Before-and-after change data:
·····

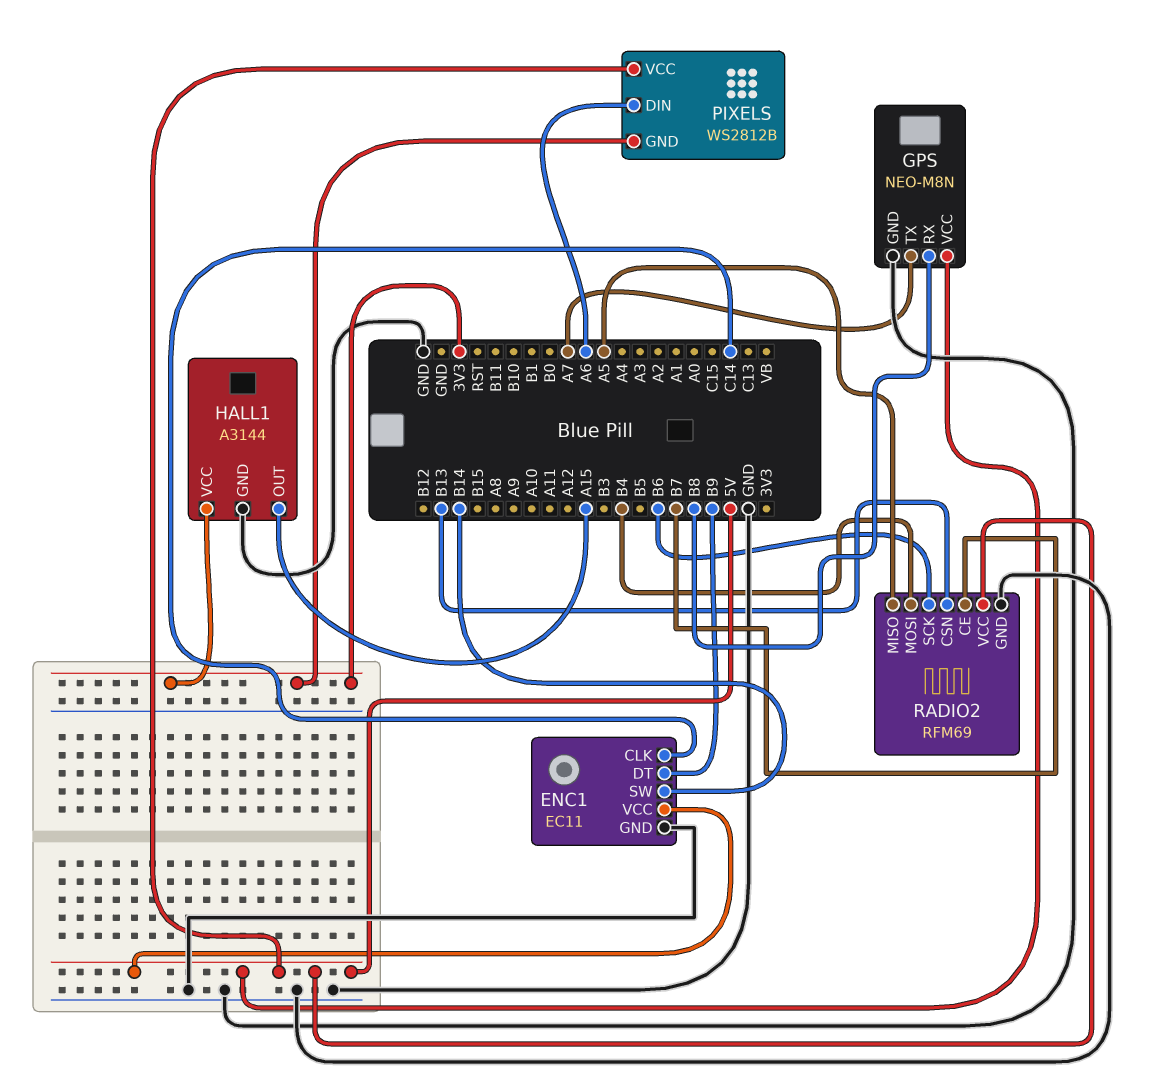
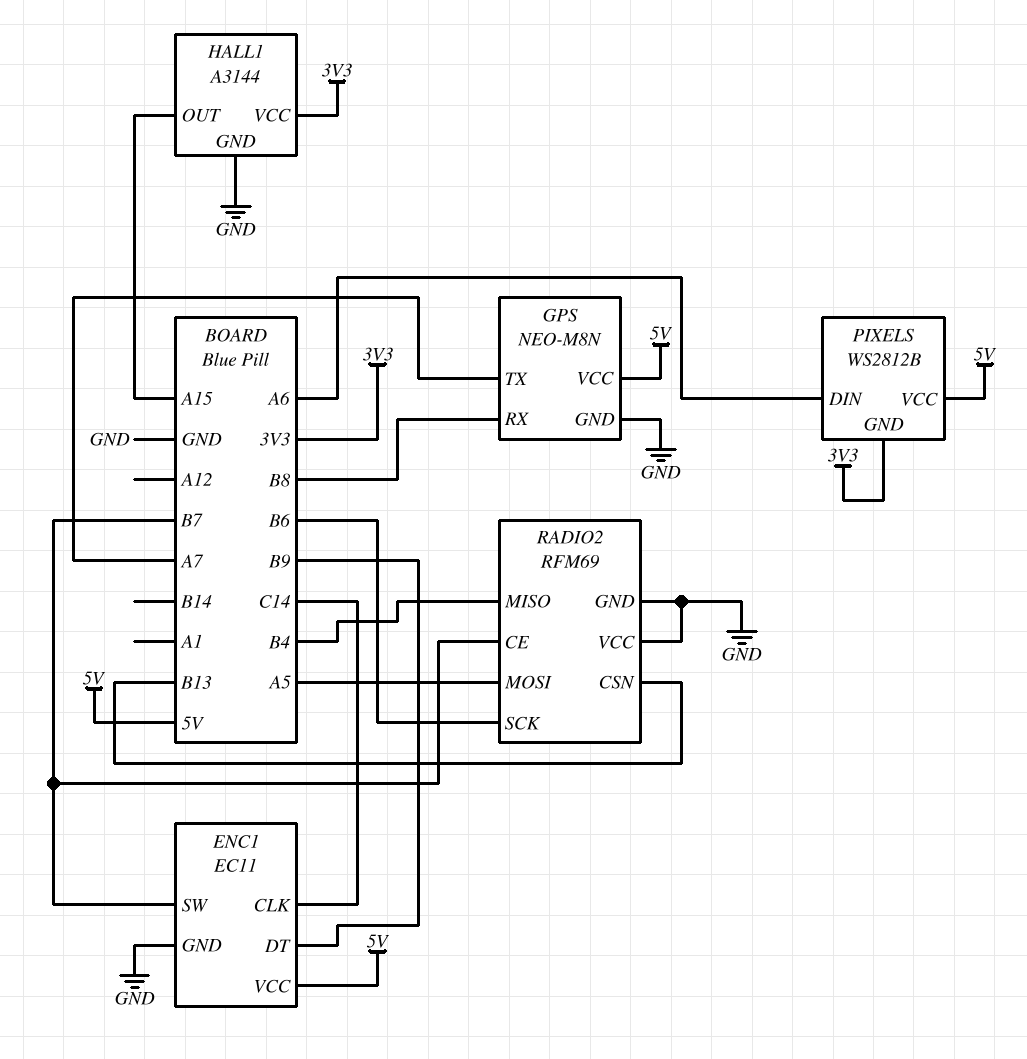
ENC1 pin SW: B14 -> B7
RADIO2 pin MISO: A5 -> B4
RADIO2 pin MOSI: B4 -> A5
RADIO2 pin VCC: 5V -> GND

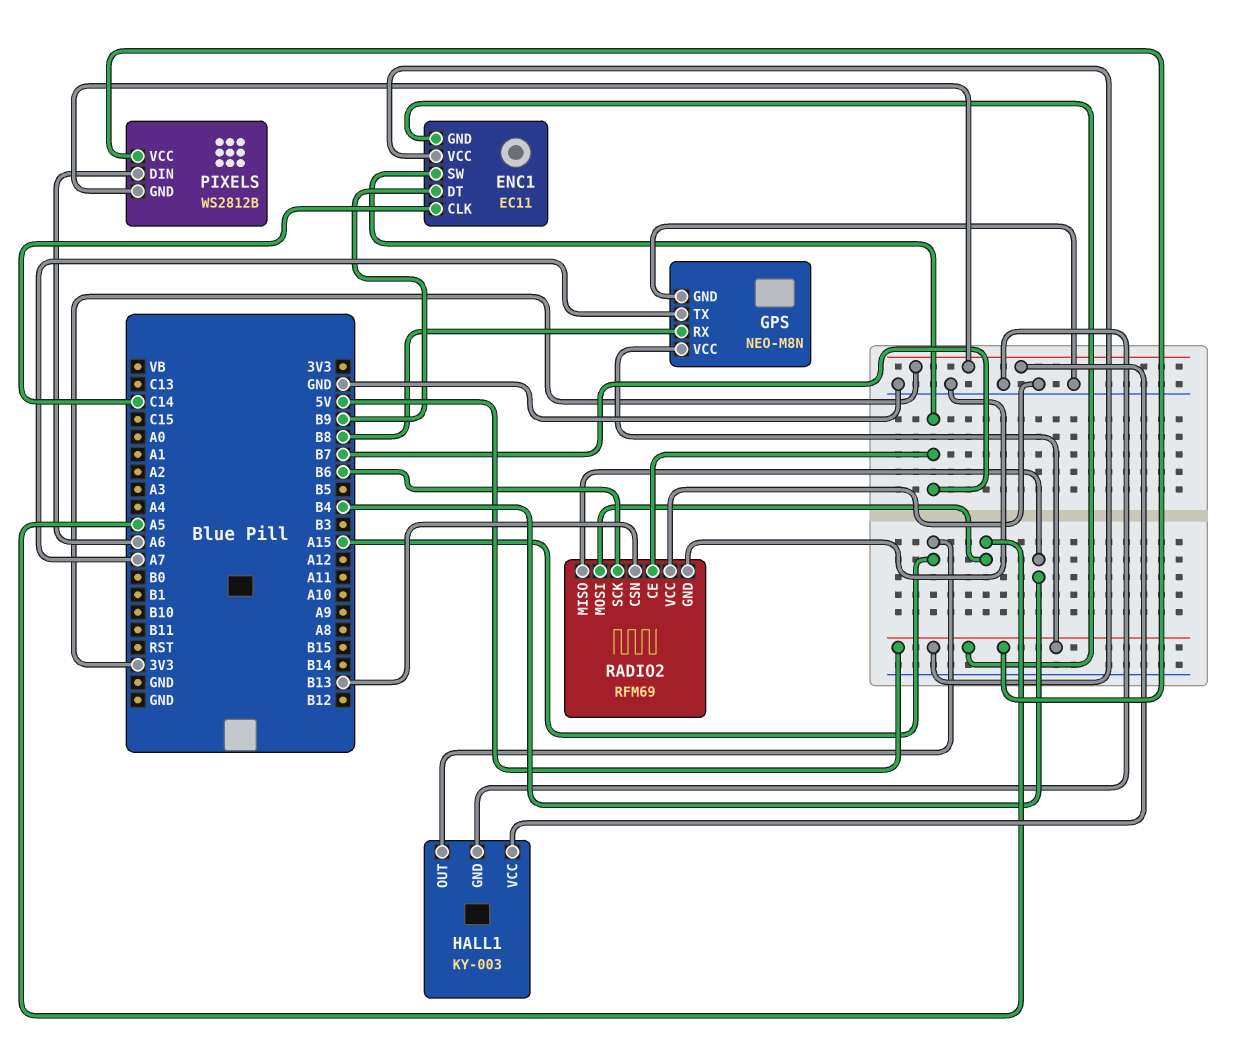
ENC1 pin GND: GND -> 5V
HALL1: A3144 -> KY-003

·····

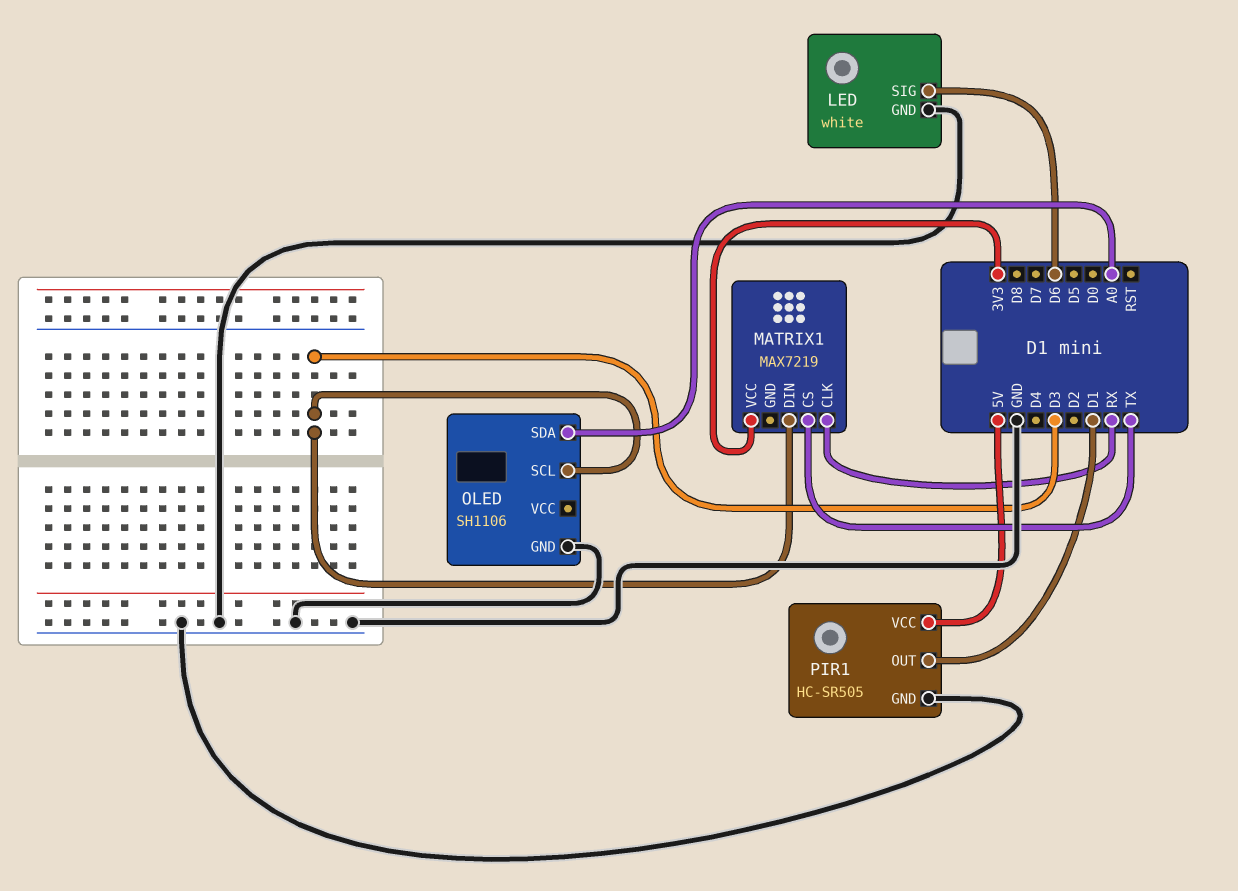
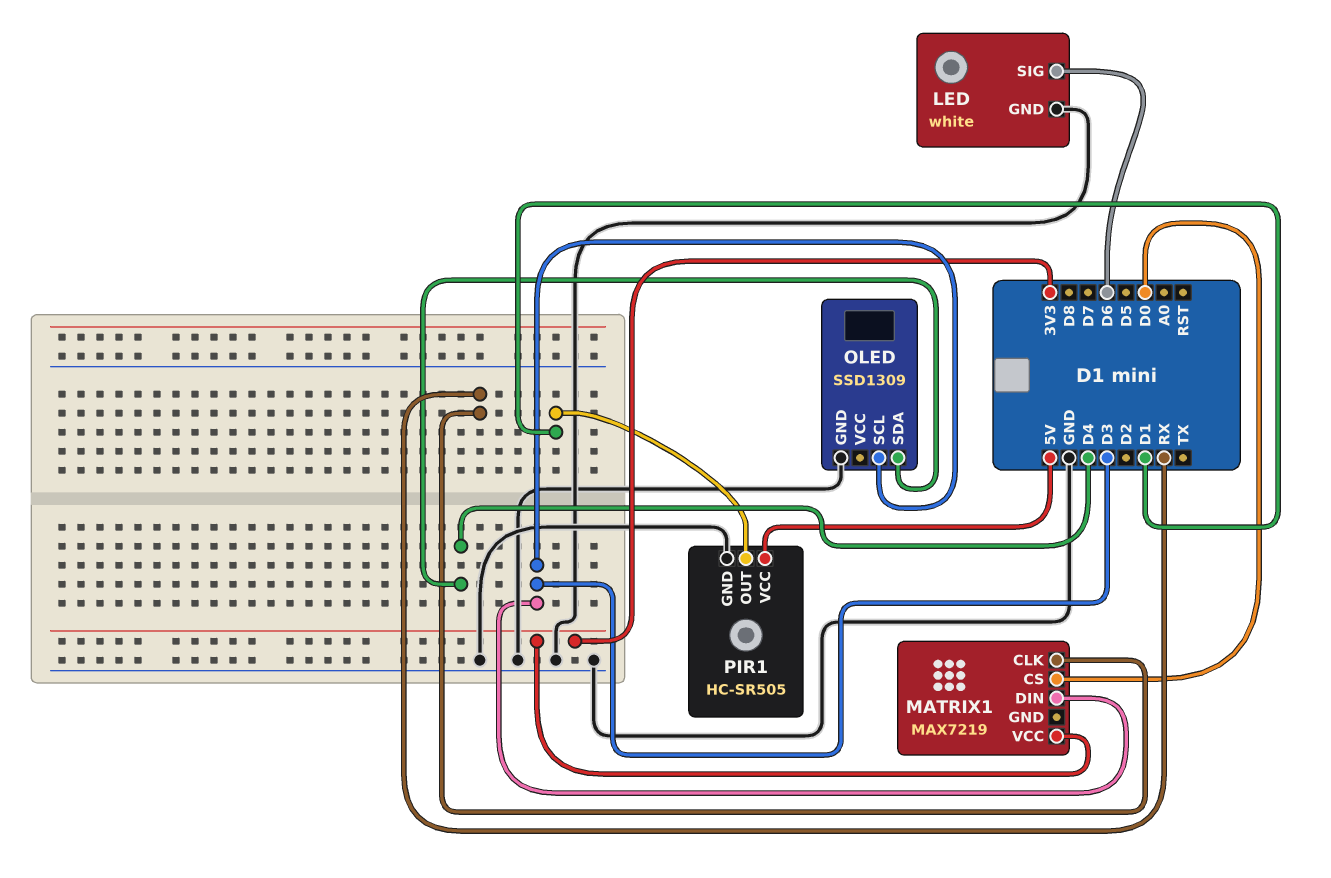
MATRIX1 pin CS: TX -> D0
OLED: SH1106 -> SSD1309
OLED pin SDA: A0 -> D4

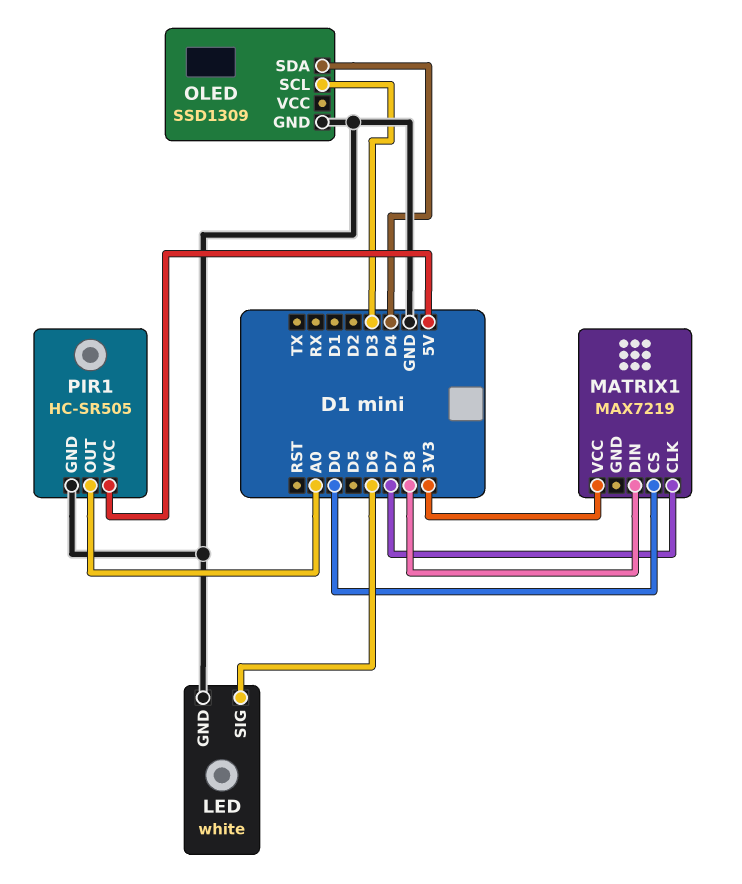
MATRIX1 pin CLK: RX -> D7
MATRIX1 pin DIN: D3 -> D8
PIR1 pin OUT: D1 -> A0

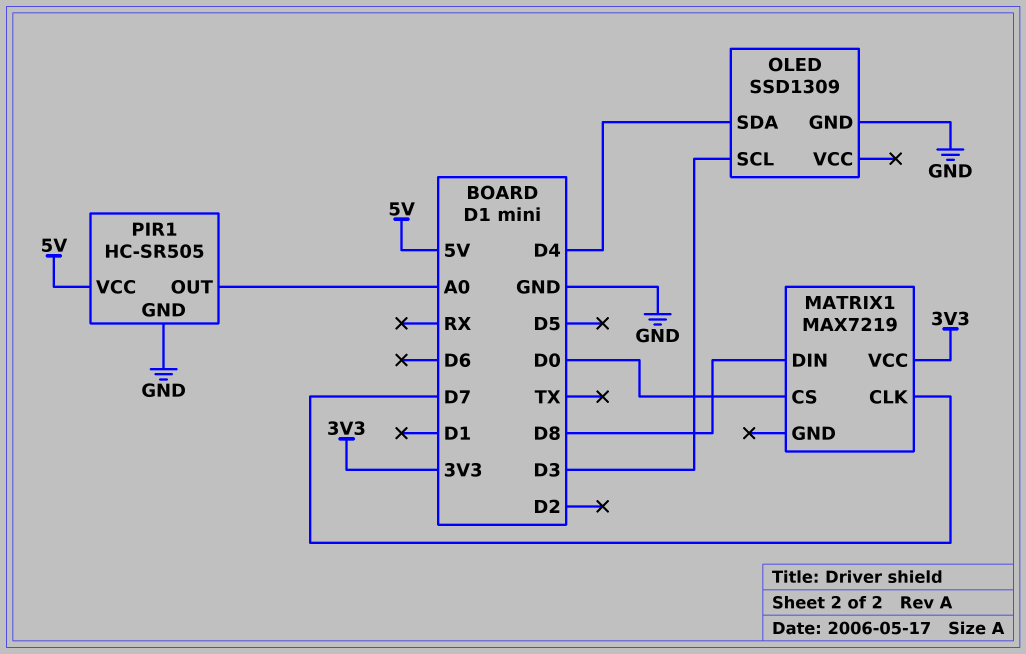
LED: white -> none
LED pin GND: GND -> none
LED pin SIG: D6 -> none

·····

» **Exercise requirements**: Take the entries above and copy out all lines with the string "none".

» **Answer box**:
LED: white -> none
LED pin GND: GND -> none
LED pin SIG: D6 -> none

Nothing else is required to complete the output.